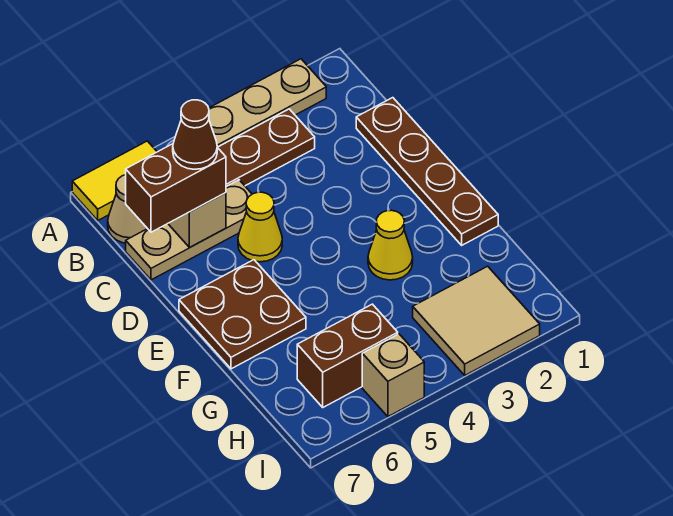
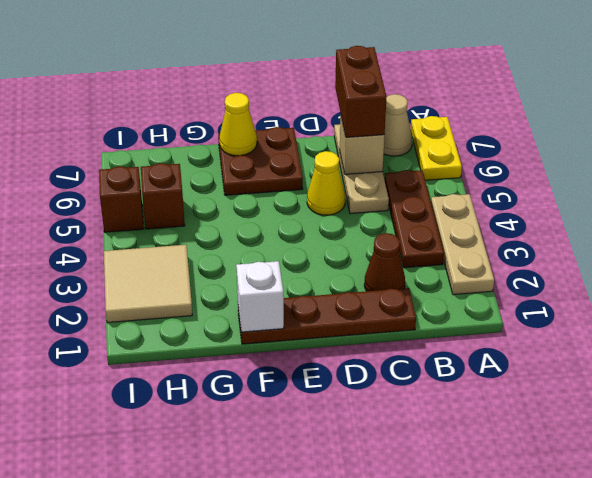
yellow tile A6:A7 level 1 -> yellow plate A6:A7 level 1
brown cone C6 level 4 -> brown cone C2 level 1
none -> white brick F1 level 2
yellow cone F3 level 1 -> yellow cone F7 level 2
brown brick H5:H6 level 1 -> brown brick H5 level 1
tan brick I5 level 1 -> brown brick I5 level 1

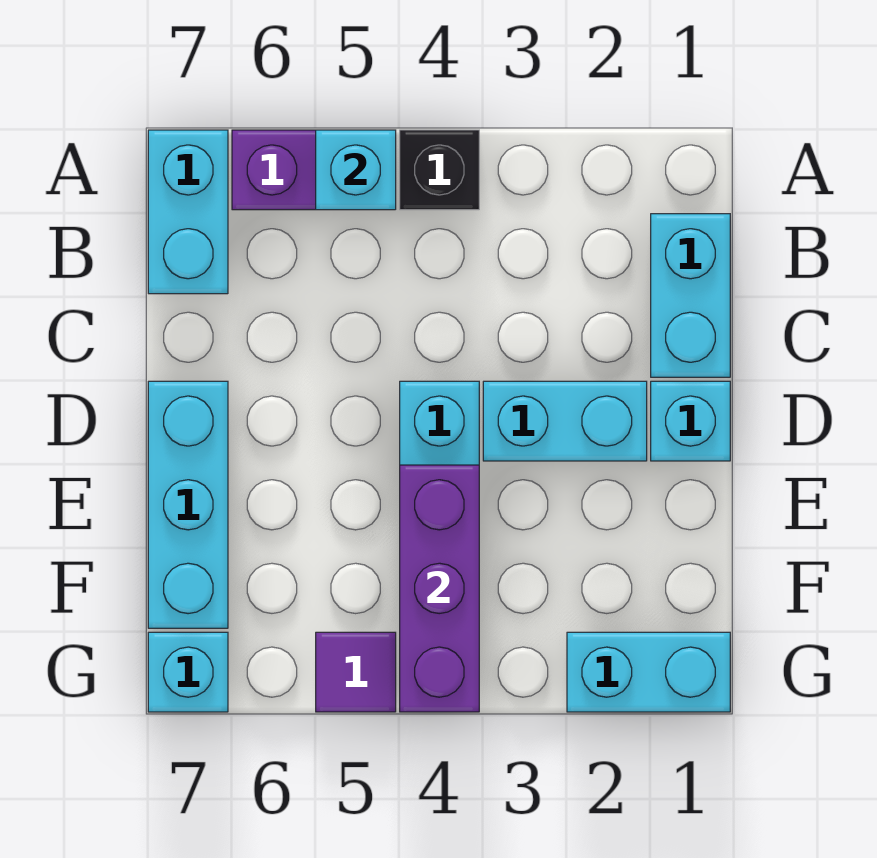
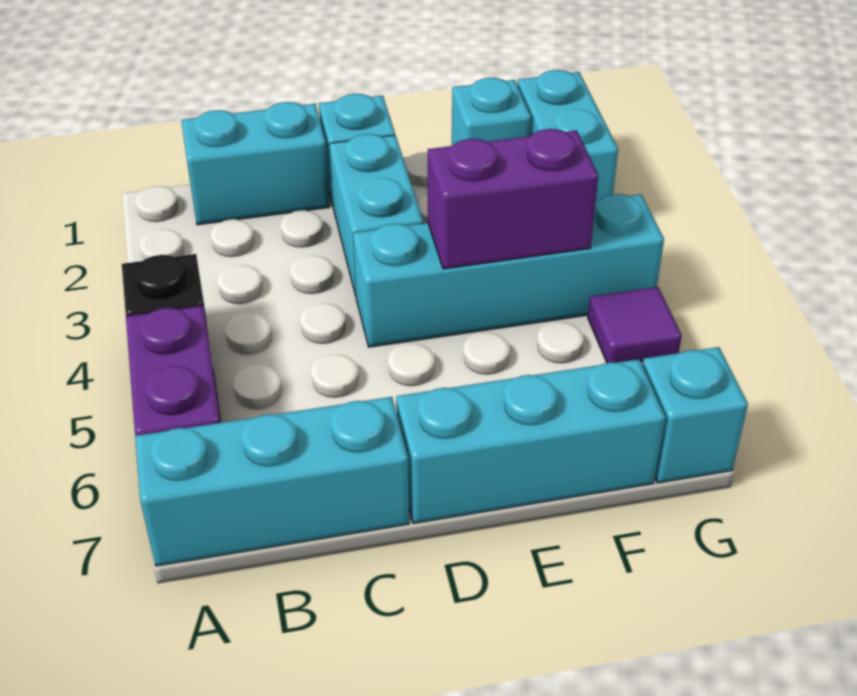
cyan brick A5 level 2 -> cyan brick F1 level 1
cyan brick A7:B7 level 1 -> cyan brick A7:C7 level 1
purple brick E4:G4 level 2 -> purple brick E4:F4 level 2

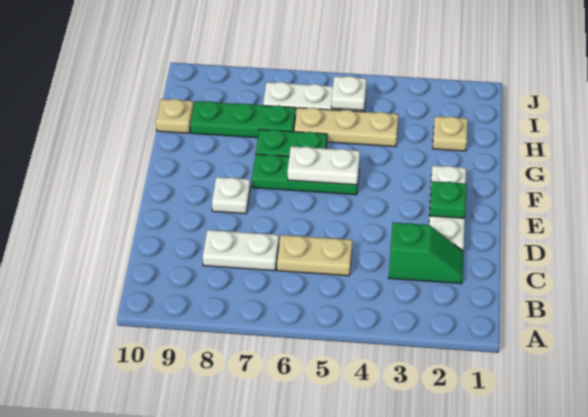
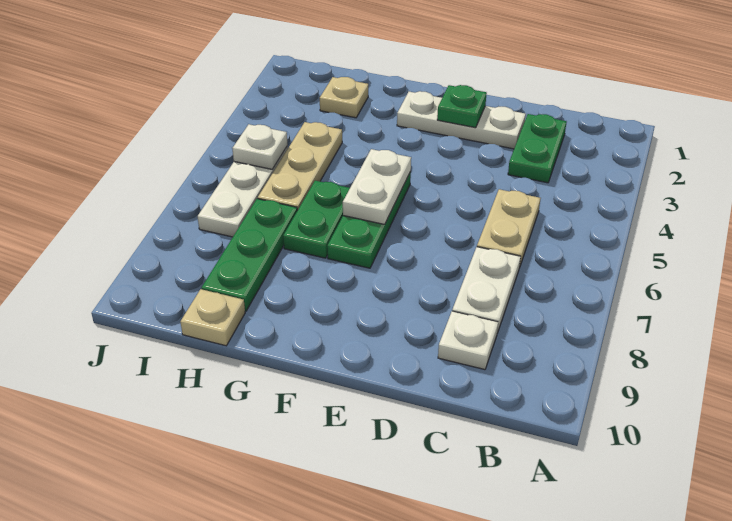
green slope C2:C3 level 1 top 3 -> green plate C2:C3 level 1
white plate E8 level 1 -> white plate C9 level 1

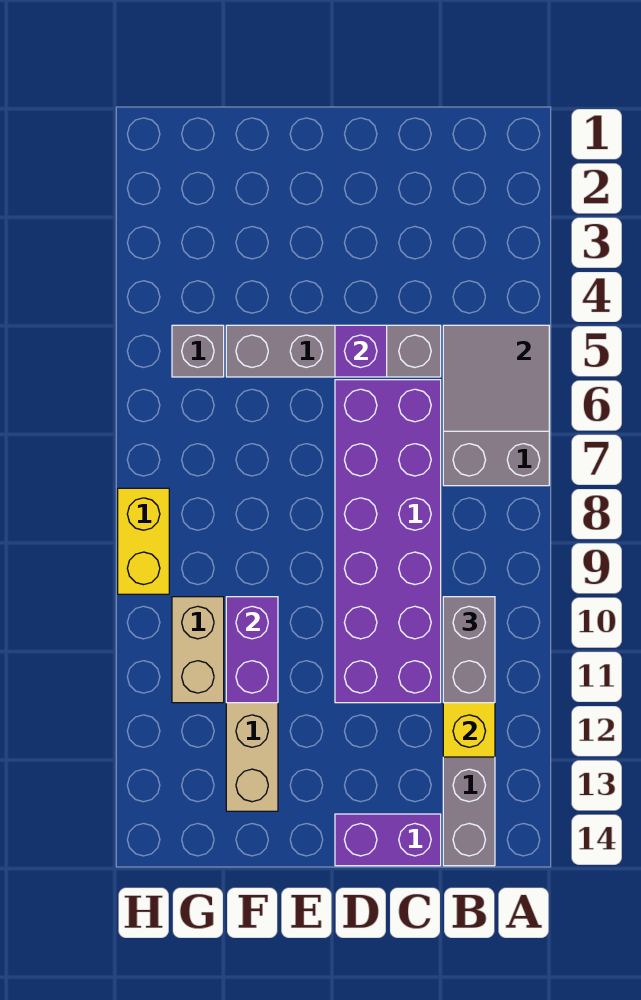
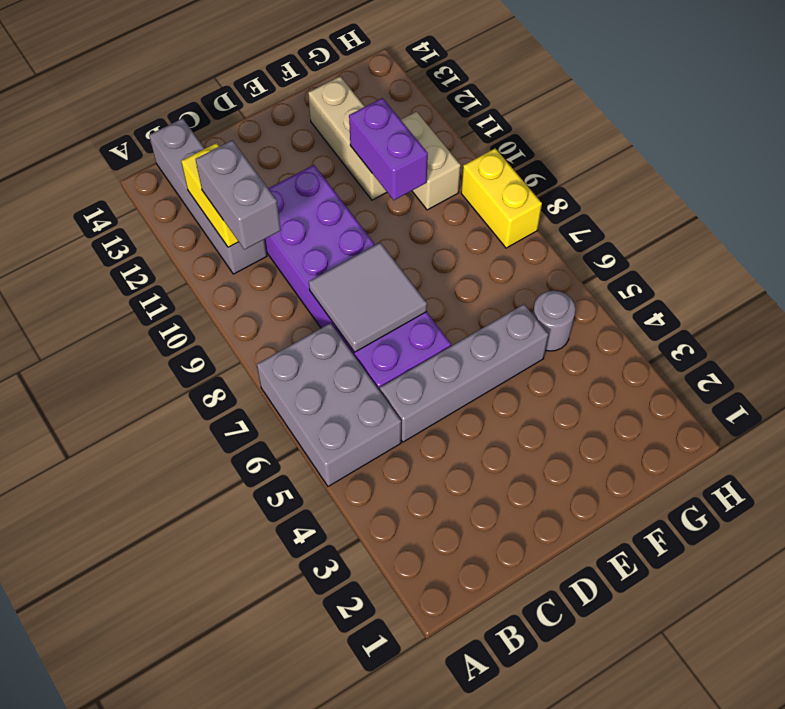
grey tile A5:B6 level 2 -> grey tile C7:D8 level 2
purple brick C14:D14 level 1 -> none
purple brick D5 level 2 -> none
grey brick G5 level 1 -> grey round brick G5 level 1

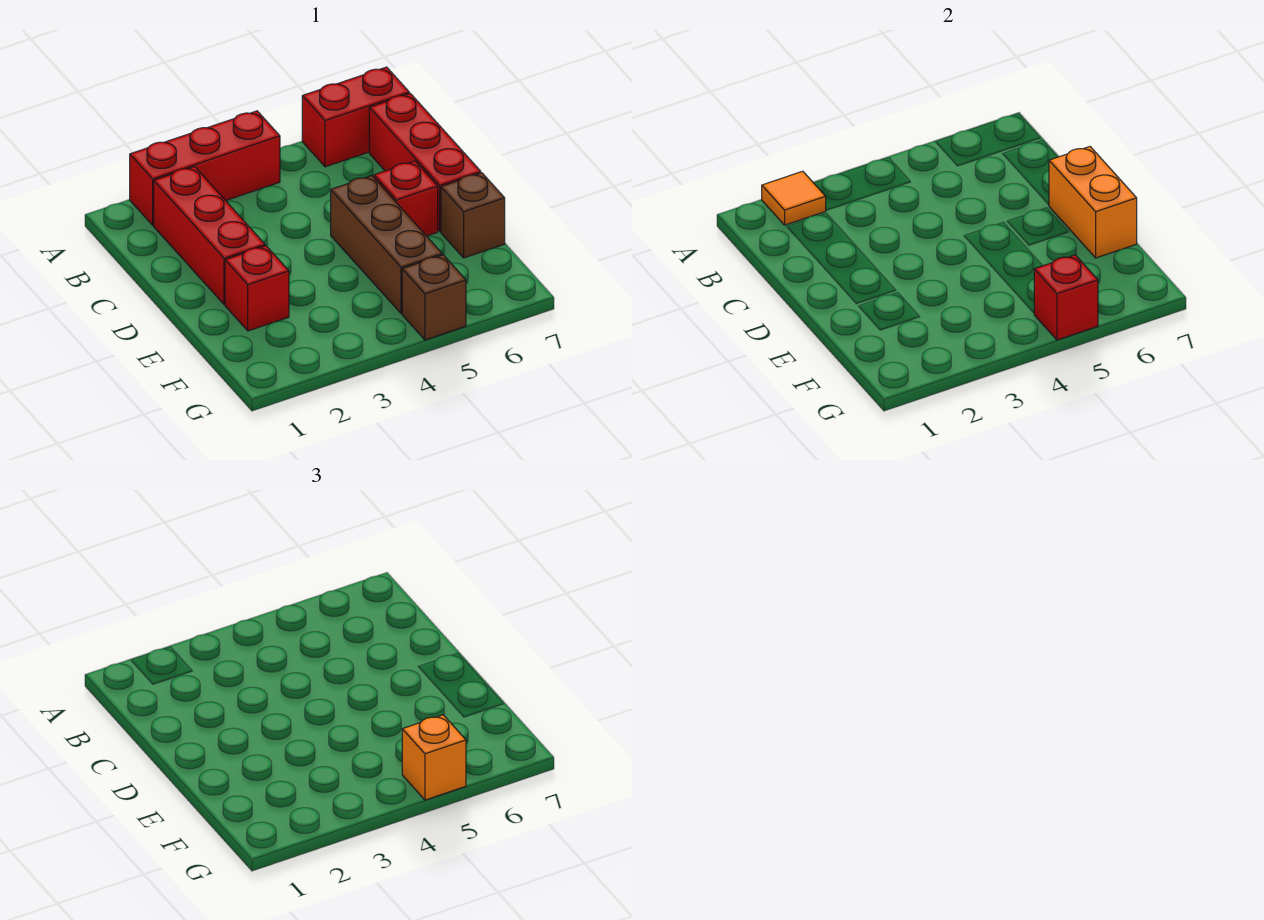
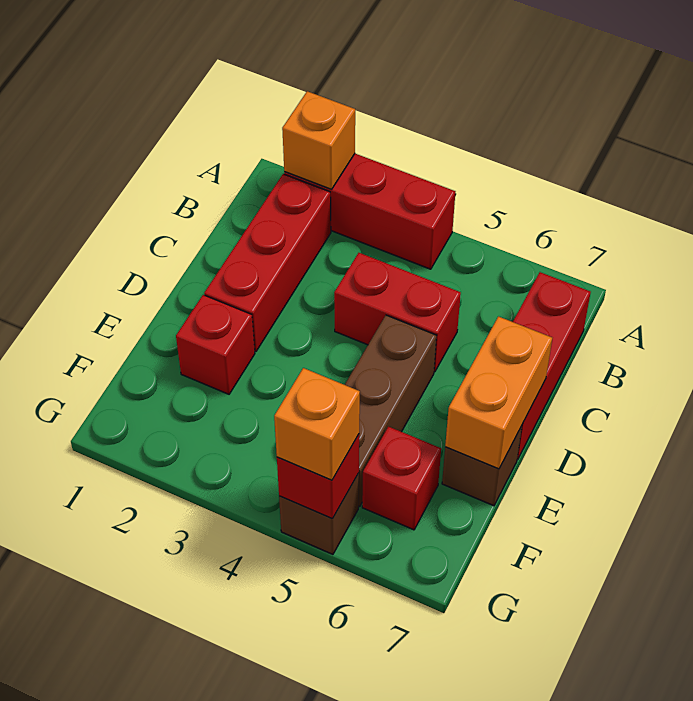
orange tile A2 level 2 -> orange brick A2 level 2
red brick A6:A7 level 1 -> red brick C4:C5 level 1
red brick D6 level 1 -> red brick F6 level 1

__________

# Goal of the exercise:
Leave the pictures aside and give the records above back word for word.

# Written answer:
yellow tile A6:A7 level 1 -> yellow plate A6:A7 level 1
brown cone C6 level 4 -> brown cone C2 level 1
none -> white brick F1 level 2
yellow cone F3 level 1 -> yellow cone F7 level 2
brown brick H5:H6 level 1 -> brown brick H5 level 1
tan brick I5 level 1 -> brown brick I5 level 1

cyan brick A5 level 2 -> cyan brick F1 level 1
cyan brick A7:B7 level 1 -> cyan brick A7:C7 level 1
purple brick E4:G4 level 2 -> purple brick E4:F4 level 2

green slope C2:C3 level 1 top 3 -> green plate C2:C3 level 1
white plate E8 level 1 -> white plate C9 level 1

grey tile A5:B6 level 2 -> grey tile C7:D8 level 2
purple brick C14:D14 level 1 -> none
purple brick D5 level 2 -> none
grey brick G5 level 1 -> grey round brick G5 level 1

orange tile A2 level 2 -> orange brick A2 level 2
red brick A6:A7 level 1 -> red brick C4:C5 level 1
red brick D6 level 1 -> red brick F6 level 1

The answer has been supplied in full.